[[ Records provided, beginning ]]

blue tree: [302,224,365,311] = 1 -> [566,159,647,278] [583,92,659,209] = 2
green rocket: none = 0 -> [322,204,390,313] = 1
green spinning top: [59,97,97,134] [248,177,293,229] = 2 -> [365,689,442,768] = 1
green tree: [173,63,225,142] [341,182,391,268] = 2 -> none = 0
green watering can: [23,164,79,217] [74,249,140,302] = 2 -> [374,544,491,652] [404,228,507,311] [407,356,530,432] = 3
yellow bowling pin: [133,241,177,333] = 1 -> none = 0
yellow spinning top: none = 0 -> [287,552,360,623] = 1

[[ Records provided, end ]]
[[ Records provided, beginning ]]

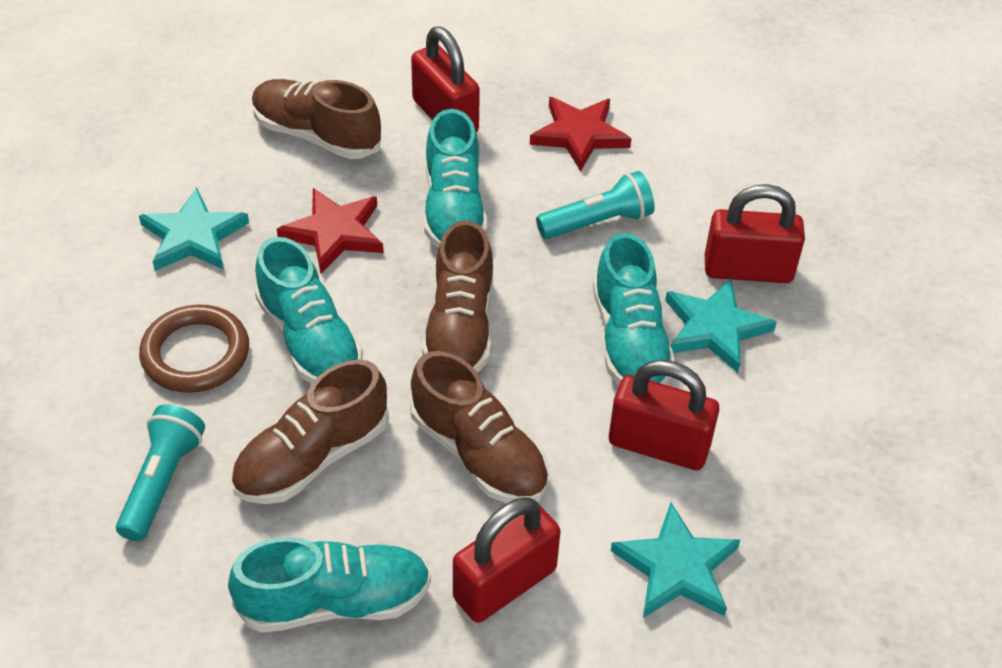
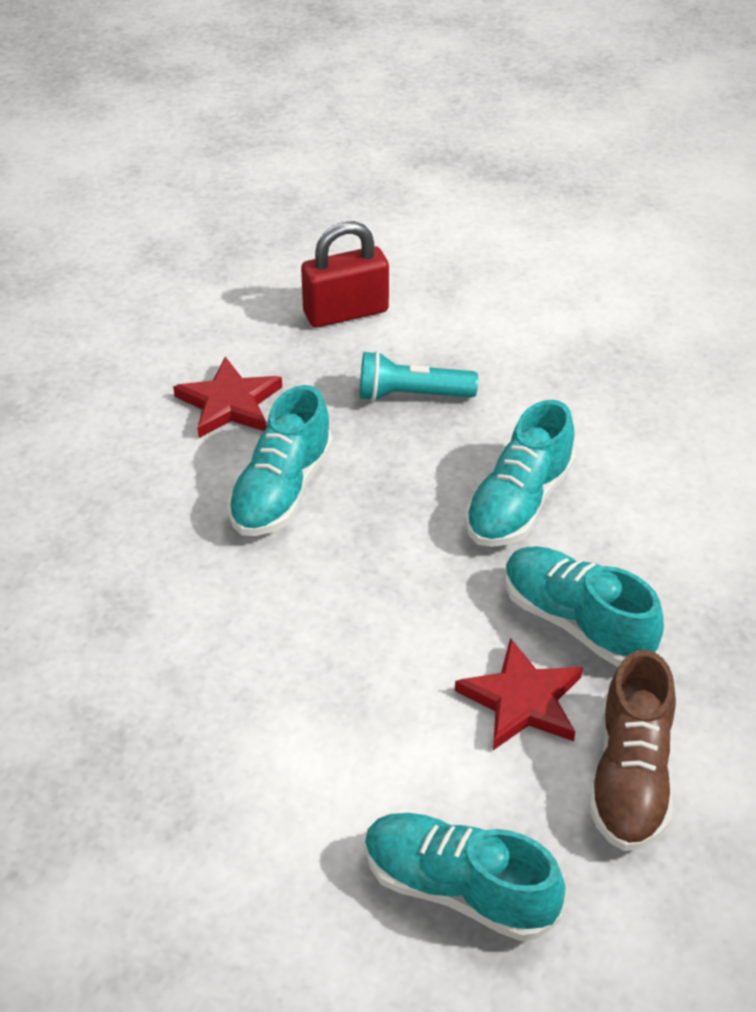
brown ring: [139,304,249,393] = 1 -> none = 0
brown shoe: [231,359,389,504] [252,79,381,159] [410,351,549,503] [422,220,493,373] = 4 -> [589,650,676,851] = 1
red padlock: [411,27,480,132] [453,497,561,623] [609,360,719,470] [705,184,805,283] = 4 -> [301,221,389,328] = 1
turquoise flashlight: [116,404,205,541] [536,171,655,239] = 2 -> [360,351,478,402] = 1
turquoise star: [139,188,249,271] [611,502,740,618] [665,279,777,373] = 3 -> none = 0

[[ Records provided, end ]]
[[ Records provided, beginning ]]

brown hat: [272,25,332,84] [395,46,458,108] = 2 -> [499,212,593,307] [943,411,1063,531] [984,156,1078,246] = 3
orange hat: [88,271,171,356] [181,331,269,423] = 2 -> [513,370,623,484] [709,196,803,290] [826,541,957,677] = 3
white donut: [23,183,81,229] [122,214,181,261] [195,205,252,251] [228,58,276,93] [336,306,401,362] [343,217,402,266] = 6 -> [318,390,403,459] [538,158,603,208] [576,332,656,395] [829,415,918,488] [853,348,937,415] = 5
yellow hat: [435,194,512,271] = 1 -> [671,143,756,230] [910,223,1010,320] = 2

[[ Records provided, end ]]

-- What this task involves --
Look through the data above and return exactly the lines from the one that contains "white donut: [23,183,81,229]" to the one that contains "yellow hat: [435,194,512,271]", inclusive, with nothing else.

-- Task answer --
white donut: [23,183,81,229] [122,214,181,261] [195,205,252,251] [228,58,276,93] [336,306,401,362] [343,217,402,266] = 6 -> [318,390,403,459] [538,158,603,208] [576,332,656,395] [829,415,918,488] [853,348,937,415] = 5
yellow hat: [435,194,512,271] = 1 -> [671,143,756,230] [910,223,1010,320] = 2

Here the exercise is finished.